■ **THE TASK**
Each line of the material must be returned exactly.
# # # #
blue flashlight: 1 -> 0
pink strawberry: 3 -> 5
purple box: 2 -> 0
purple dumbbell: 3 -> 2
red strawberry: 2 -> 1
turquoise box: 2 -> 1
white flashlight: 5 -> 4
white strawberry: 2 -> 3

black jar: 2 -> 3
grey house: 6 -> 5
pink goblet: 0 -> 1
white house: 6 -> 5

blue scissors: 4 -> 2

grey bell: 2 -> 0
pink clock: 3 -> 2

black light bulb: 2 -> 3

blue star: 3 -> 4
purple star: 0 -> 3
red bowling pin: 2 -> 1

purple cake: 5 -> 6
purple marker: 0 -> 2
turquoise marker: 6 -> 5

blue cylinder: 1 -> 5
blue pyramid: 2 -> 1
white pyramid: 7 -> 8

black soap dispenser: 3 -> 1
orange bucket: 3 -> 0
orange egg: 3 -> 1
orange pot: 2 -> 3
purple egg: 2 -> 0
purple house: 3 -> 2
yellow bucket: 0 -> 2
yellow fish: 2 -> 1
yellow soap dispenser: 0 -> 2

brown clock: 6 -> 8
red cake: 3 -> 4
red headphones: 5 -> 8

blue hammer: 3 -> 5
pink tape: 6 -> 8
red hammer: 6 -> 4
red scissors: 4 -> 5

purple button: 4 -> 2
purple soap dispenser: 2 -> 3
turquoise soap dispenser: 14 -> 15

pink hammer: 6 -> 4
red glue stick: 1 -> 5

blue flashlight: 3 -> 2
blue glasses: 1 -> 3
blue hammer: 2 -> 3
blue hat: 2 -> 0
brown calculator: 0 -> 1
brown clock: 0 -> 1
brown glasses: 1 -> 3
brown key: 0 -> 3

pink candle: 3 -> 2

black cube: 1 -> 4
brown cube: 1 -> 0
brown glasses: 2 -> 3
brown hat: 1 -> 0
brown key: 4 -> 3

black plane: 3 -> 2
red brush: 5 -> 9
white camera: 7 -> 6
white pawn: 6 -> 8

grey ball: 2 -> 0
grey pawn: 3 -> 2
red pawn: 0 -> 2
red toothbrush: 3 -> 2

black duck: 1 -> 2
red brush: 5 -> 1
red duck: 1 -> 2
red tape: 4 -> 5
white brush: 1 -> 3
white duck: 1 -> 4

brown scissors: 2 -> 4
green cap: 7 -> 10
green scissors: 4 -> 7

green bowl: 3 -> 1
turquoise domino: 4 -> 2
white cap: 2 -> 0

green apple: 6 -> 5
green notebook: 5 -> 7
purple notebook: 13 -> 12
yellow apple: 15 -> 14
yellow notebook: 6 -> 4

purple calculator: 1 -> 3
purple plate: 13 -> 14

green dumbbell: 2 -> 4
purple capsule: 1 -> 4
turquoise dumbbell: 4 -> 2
# # # #
■ **OUTPUT OF THE EXERCISE**
blue flashlight: 1 -> 0
pink strawberry: 3 -> 5
purple box: 2 -> 0
purple dumbbell: 3 -> 2
red strawberry: 2 -> 1
turquoise box: 2 -> 1
white flashlight: 5 -> 4
white strawberry: 2 -> 3

black jar: 2 -> 3
grey house: 6 -> 5
pink goblet: 0 -> 1
white house: 6 -> 5

blue scissors: 4 -> 2

grey bell: 2 -> 0
pink clock: 3 -> 2

black light bulb: 2 -> 3

blue star: 3 -> 4
purple star: 0 -> 3
red bowling pin: 2 -> 1

purple cake: 5 -> 6
purple marker: 0 -> 2
turquoise marker: 6 -> 5

blue cylinder: 1 -> 5
blue pyramid: 2 -> 1
white pyramid: 7 -> 8

black soap dispenser: 3 -> 1
orange bucket: 3 -> 0
orange egg: 3 -> 1
orange pot: 2 -> 3
purple egg: 2 -> 0
purple house: 3 -> 2
yellow bucket: 0 -> 2
yellow fish: 2 -> 1
yellow soap dispenser: 0 -> 2

brown clock: 6 -> 8
red cake: 3 -> 4
red headphones: 5 -> 8

blue hammer: 3 -> 5
pink tape: 6 -> 8
red hammer: 6 -> 4
red scissors: 4 -> 5

purple button: 4 -> 2
purple soap dispenser: 2 -> 3
turquoise soap dispenser: 14 -> 15

pink hammer: 6 -> 4
red glue stick: 1 -> 5

blue flashlight: 3 -> 2
blue glasses: 1 -> 3
blue hammer: 2 -> 3
blue hat: 2 -> 0
brown calculator: 0 -> 1
brown clock: 0 -> 1
brown glasses: 1 -> 3
brown key: 0 -> 3

pink candle: 3 -> 2

black cube: 1 -> 4
brown cube: 1 -> 0
brown glasses: 2 -> 3
brown hat: 1 -> 0
brown key: 4 -> 3

black plane: 3 -> 2
red brush: 5 -> 9
white camera: 7 -> 6
white pawn: 6 -> 8

grey ball: 2 -> 0
grey pawn: 3 -> 2
red pawn: 0 -> 2
red toothbrush: 3 -> 2

black duck: 1 -> 2
red brush: 5 -> 1
red duck: 1 -> 2
red tape: 4 -> 5
white brush: 1 -> 3
white duck: 1 -> 4

brown scissors: 2 -> 4
green cap: 7 -> 10
green scissors: 4 -> 7

green bowl: 3 -> 1
turquoise domino: 4 -> 2
white cap: 2 -> 0

green apple: 6 -> 5
green notebook: 5 -> 7
purple notebook: 13 -> 12
yellow apple: 15 -> 14
yellow notebook: 6 -> 4

purple calculator: 1 -> 3
purple plate: 13 -> 14

green dumbbell: 2 -> 4
purple capsule: 1 -> 4
turquoise dumbbell: 4 -> 2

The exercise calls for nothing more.